_TASK STATEMENT_
Copy out word for word the part of the material that opens with the line containing "Julio (1180, 128)" and closes with the line containing "This document has width=1620, height=2292.", including both of those lines.

_TASK INPUT_

* * *

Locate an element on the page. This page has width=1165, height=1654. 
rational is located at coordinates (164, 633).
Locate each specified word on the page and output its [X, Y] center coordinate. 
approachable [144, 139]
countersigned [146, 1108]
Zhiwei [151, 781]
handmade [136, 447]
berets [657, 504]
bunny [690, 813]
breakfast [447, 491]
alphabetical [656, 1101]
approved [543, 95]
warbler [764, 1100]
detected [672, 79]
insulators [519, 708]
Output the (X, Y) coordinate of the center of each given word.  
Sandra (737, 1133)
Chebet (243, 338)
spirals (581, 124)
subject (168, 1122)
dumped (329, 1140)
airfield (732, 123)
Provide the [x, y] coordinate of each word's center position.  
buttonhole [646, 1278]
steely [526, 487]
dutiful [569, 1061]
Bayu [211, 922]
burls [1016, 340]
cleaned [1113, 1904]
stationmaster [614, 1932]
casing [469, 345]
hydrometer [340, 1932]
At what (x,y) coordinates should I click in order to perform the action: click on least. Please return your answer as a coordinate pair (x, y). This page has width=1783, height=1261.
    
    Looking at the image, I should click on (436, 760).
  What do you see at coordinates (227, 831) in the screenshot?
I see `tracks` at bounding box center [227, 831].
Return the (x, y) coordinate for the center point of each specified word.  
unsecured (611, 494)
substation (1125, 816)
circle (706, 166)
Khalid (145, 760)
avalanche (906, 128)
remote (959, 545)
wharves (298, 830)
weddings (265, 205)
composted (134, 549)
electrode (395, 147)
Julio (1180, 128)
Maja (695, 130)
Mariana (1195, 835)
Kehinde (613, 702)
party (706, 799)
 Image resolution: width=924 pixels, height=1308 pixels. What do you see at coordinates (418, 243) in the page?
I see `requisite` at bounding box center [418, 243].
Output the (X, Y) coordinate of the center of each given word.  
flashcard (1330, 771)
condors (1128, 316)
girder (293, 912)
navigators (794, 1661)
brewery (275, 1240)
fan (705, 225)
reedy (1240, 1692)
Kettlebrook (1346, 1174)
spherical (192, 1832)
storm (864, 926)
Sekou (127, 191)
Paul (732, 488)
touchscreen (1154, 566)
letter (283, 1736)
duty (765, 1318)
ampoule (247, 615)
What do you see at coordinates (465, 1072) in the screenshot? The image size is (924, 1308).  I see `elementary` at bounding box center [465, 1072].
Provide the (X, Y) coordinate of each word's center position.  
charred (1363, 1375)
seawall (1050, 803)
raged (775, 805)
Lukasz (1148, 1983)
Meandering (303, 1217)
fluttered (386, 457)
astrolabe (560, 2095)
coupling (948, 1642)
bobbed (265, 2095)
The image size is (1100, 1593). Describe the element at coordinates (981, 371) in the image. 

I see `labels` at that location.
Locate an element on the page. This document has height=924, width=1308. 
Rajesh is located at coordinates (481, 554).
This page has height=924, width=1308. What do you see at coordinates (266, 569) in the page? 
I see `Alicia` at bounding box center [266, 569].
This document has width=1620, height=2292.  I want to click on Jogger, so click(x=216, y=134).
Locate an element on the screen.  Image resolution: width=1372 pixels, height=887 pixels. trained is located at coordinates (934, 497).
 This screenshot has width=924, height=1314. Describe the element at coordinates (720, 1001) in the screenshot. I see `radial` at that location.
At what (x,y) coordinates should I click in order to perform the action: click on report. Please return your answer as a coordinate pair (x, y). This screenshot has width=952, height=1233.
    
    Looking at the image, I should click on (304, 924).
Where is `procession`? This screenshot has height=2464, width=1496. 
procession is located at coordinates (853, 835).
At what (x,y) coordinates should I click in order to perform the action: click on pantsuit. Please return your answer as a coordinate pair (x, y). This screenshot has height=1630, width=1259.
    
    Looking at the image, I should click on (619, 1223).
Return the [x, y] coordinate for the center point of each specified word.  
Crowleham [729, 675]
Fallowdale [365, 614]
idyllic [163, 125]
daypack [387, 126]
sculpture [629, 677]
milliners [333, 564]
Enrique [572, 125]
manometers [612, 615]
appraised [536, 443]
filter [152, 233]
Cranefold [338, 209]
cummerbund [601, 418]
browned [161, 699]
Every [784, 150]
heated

* * *

_RESULT OF THE TASK_
Julio (1180, 128)
Maja (695, 130)
Mariana (1195, 835)
Kehinde (613, 702)
party (706, 799)
 Image resolution: width=924 pixels, height=1308 pixels. What do you see at coordinates (418, 243) in the page?
I see `requisite` at bounding box center [418, 243].
Output the (X, Y) coordinate of the center of each given word.  
flashcard (1330, 771)
condors (1128, 316)
girder (293, 912)
navigators (794, 1661)
brewery (275, 1240)
fan (705, 225)
reedy (1240, 1692)
Kettlebrook (1346, 1174)
spherical (192, 1832)
storm (864, 926)
Sekou (127, 191)
Paul (732, 488)
touchscreen (1154, 566)
letter (283, 1736)
duty (765, 1318)
ampoule (247, 615)
What do you see at coordinates (465, 1072) in the screenshot? The image size is (924, 1308).  I see `elementary` at bounding box center [465, 1072].
Provide the (X, Y) coordinate of each word's center position.  
charred (1363, 1375)
seawall (1050, 803)
raged (775, 805)
Lukasz (1148, 1983)
Meandering (303, 1217)
fluttered (386, 457)
astrolabe (560, 2095)
coupling (948, 1642)
bobbed (265, 2095)
The image size is (1100, 1593). Describe the element at coordinates (981, 371) in the image. 

I see `labels` at that location.
Locate an element on the page. This document has height=924, width=1308. 
Rajesh is located at coordinates (481, 554).
This page has height=924, width=1308. What do you see at coordinates (266, 569) in the page? 
I see `Alicia` at bounding box center [266, 569].
This document has width=1620, height=2292.  I want to click on Jogger, so click(x=216, y=134).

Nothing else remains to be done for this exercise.